• **Task description**
Restate the data exactly as given and keep the pictures out.

• **Data section**
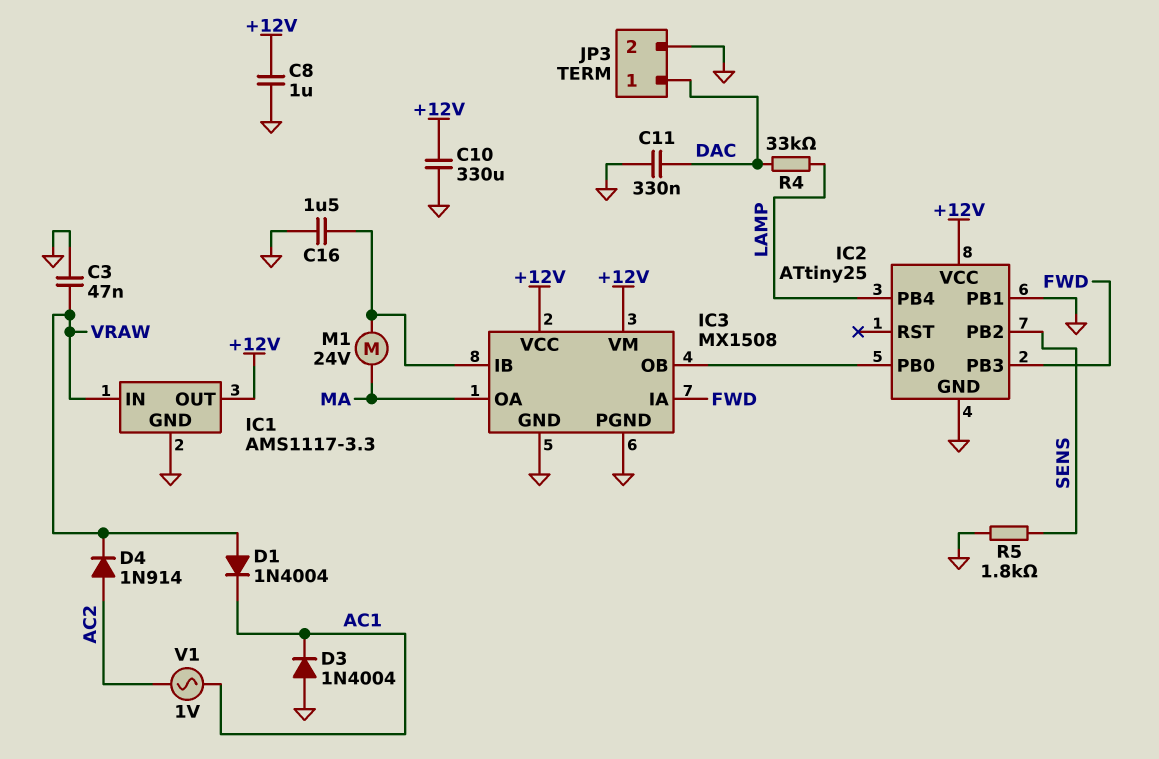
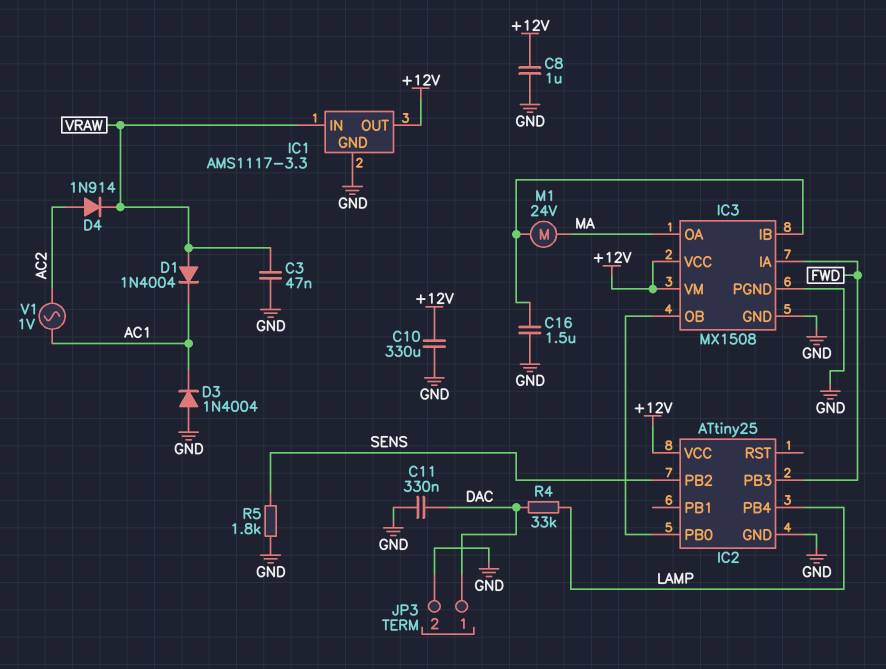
IC2 pin PB1: GND -> none

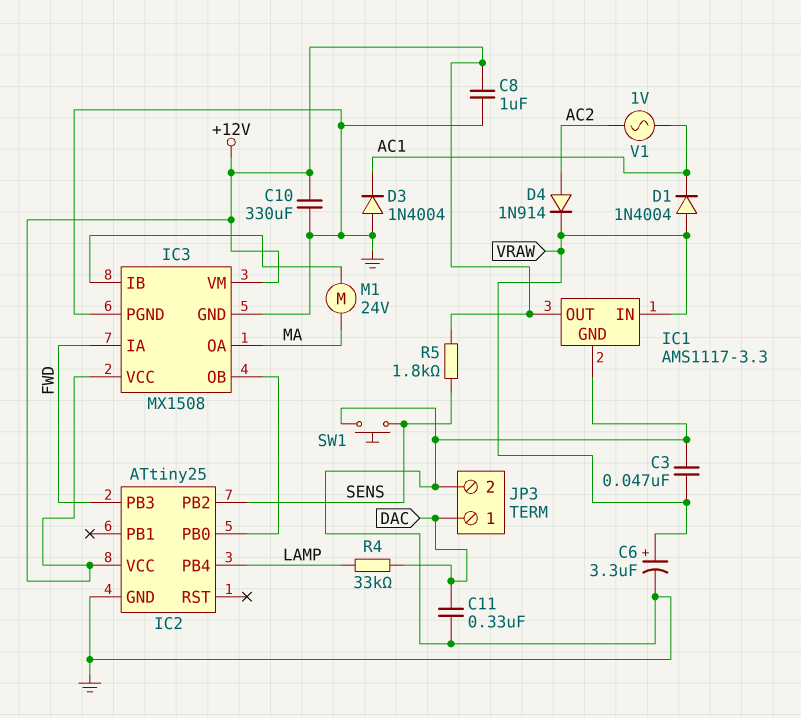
C6: none -> 3.3uF (plus VRAW, minus GND)
C16: 1.5uF (GND, IC3/IB) -> none
R5: 1.8k (GND, SENS) -> 1.8k (+12V, SENS)
SW1: none -> button (GND, SENS)

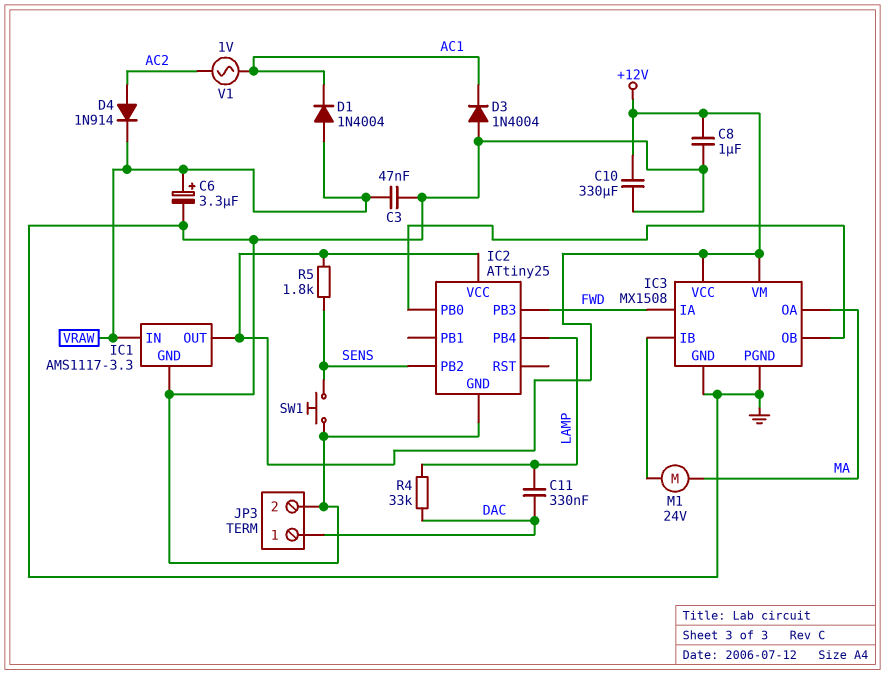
C11: 330nF (DAC, GND) -> 330nF (DAC, LAMP)

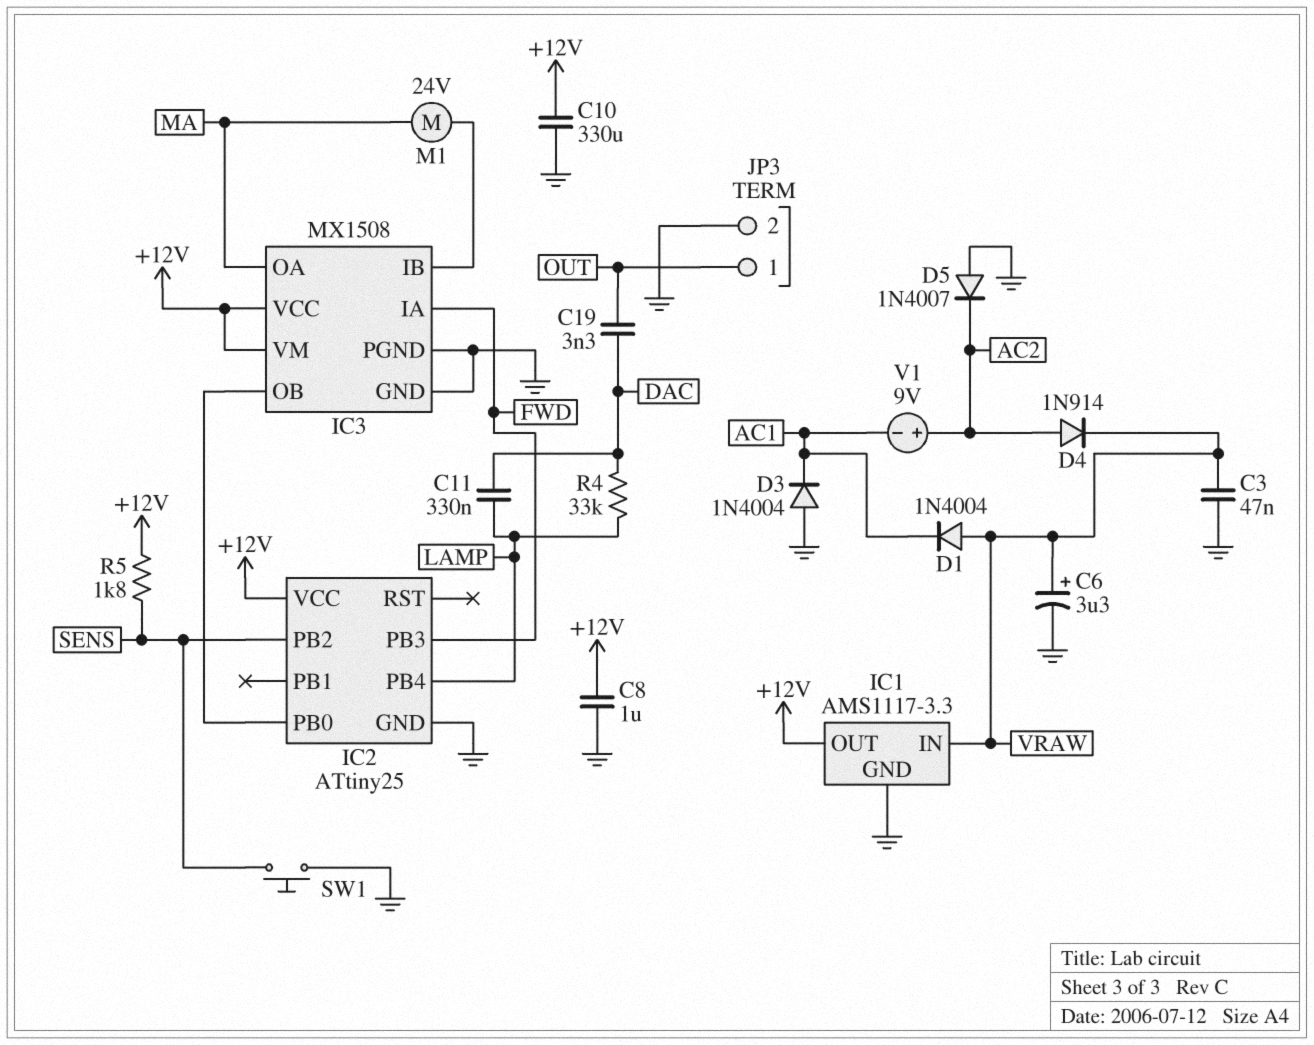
C19: none -> 3.3nF (DAC, OUT)
D5: none -> diode 1N4007 (A GND, K AC2)
JP3 pin 1: DAC -> OUT
V1: AC 1V (AC1, AC2) -> 9V (plus AC2, minus AC1)

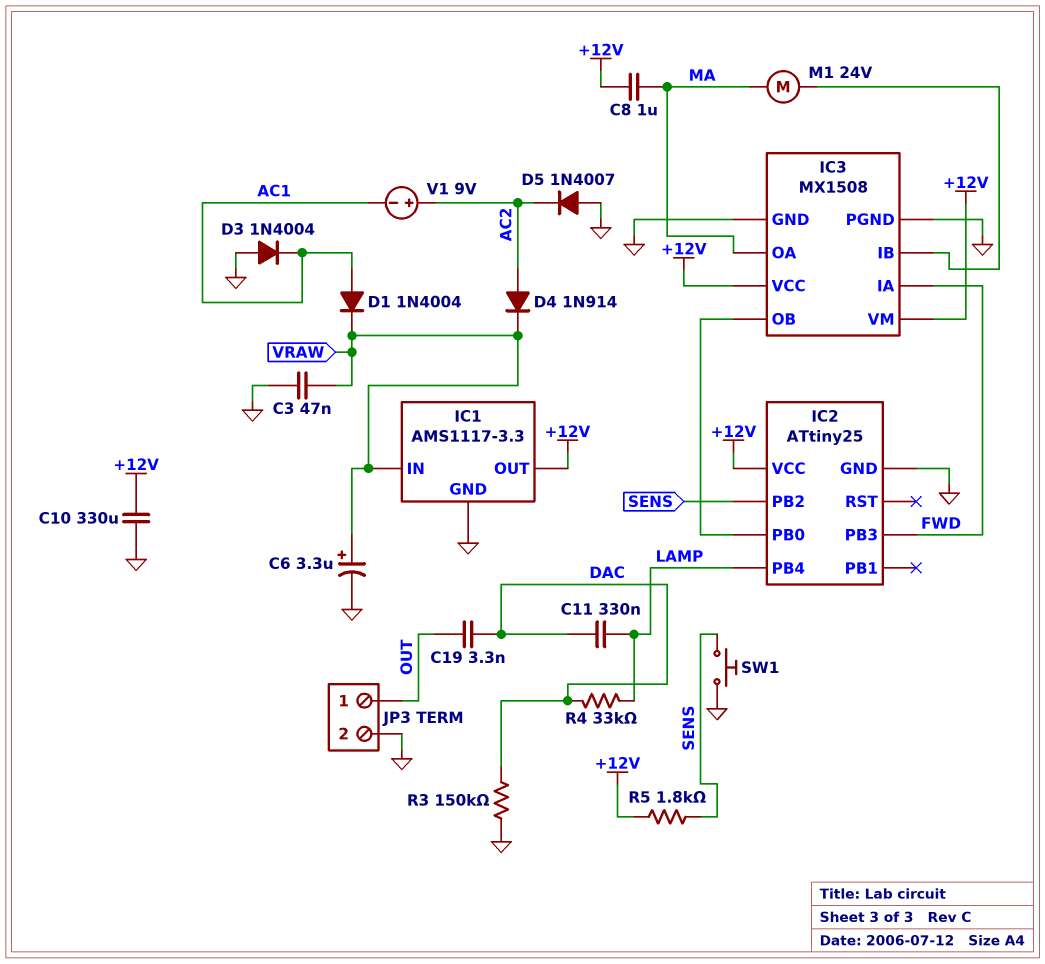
C8: 1uF (+12V, GND) -> 1uF (+12V, MA)
D1: diode 1N4004 (A VRAW, K AC1) -> diode 1N4004 (A AC1, K VRAW)
R3: none -> 150k (DAC, GND)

• **Solution**
IC2 pin PB1: GND -> none

C6: none -> 3.3uF (plus VRAW, minus GND)
C16: 1.5uF (GND, IC3/IB) -> none
R5: 1.8k (GND, SENS) -> 1.8k (+12V, SENS)
SW1: none -> button (GND, SENS)

C11: 330nF (DAC, GND) -> 330nF (DAC, LAMP)

C19: none -> 3.3nF (DAC, OUT)
D5: none -> diode 1N4007 (A GND, K AC2)
JP3 pin 1: DAC -> OUT
V1: AC 1V (AC1, AC2) -> 9V (plus AC2, minus AC1)

C8: 1uF (+12V, GND) -> 1uF (+12V, MA)
D1: diode 1N4004 (A VRAW, K AC1) -> diode 1N4004 (A AC1, K VRAW)
R3: none -> 150k (DAC, GND)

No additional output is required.